• Exercise directions
When you find the word "PIXELS" in a line of the entries, please copy the whole line.

##### Data to process #####

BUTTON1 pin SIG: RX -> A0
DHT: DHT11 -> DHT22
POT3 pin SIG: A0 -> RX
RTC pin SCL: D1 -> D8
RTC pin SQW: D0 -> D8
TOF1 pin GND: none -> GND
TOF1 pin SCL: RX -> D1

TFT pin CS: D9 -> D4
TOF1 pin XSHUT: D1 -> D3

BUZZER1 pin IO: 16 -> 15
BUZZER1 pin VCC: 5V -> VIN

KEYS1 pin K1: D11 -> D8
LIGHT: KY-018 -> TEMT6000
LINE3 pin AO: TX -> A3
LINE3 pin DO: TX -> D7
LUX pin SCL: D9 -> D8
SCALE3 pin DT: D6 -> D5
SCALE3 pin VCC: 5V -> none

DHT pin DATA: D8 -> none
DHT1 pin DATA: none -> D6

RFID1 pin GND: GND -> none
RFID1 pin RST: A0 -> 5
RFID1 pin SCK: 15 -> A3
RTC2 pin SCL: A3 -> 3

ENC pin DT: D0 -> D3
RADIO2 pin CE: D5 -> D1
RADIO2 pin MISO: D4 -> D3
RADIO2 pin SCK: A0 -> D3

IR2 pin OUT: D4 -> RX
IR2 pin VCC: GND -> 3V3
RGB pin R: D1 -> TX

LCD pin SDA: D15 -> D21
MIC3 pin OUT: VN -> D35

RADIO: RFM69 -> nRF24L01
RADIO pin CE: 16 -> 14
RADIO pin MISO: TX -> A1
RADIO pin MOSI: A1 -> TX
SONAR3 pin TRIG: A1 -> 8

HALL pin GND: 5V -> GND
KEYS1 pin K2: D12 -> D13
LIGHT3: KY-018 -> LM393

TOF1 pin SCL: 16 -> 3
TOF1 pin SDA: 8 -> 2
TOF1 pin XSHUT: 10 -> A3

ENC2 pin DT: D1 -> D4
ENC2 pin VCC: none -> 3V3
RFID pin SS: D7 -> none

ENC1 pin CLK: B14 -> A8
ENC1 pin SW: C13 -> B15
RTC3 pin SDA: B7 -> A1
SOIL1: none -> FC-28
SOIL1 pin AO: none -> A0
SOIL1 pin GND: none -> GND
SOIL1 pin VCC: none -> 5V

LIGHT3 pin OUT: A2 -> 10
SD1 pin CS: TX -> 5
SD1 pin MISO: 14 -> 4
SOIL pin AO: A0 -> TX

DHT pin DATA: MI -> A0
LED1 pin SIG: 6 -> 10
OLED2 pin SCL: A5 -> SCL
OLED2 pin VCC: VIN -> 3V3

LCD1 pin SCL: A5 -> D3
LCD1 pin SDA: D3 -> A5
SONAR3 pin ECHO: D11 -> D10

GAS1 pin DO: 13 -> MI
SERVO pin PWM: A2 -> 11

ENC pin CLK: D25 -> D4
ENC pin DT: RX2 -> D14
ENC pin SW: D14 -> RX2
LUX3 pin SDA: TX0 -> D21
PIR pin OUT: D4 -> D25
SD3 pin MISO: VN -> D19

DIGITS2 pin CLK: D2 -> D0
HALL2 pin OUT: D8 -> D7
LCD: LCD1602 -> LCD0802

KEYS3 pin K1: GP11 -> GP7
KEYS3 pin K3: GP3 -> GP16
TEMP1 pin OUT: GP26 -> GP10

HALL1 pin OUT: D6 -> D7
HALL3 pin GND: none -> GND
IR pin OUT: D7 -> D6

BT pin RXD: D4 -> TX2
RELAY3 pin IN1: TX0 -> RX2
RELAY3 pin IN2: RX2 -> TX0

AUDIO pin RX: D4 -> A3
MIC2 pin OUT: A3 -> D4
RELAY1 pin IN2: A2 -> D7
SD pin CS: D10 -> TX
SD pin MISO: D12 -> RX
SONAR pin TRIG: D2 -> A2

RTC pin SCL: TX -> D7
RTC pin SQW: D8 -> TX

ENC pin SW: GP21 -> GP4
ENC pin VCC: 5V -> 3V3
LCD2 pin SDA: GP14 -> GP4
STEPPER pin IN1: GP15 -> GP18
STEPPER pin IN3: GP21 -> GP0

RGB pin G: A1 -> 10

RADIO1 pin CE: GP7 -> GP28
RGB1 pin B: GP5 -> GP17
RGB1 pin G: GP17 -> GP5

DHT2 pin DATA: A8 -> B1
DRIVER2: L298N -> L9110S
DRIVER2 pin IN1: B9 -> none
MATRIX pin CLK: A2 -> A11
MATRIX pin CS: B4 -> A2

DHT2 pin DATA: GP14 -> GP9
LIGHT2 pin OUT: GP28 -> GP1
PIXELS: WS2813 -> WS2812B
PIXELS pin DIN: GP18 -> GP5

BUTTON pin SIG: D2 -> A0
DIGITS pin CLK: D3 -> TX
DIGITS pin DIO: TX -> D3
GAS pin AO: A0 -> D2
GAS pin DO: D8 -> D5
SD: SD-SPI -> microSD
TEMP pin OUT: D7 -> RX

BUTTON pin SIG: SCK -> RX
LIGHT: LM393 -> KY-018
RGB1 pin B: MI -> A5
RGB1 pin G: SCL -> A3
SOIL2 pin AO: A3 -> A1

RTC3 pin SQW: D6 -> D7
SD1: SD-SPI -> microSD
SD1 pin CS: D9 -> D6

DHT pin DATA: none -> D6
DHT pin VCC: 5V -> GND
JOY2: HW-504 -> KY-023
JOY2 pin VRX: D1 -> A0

#####

• Answer area
PIXELS: WS2813 -> WS2812B
PIXELS pin DIN: GP18 -> GP5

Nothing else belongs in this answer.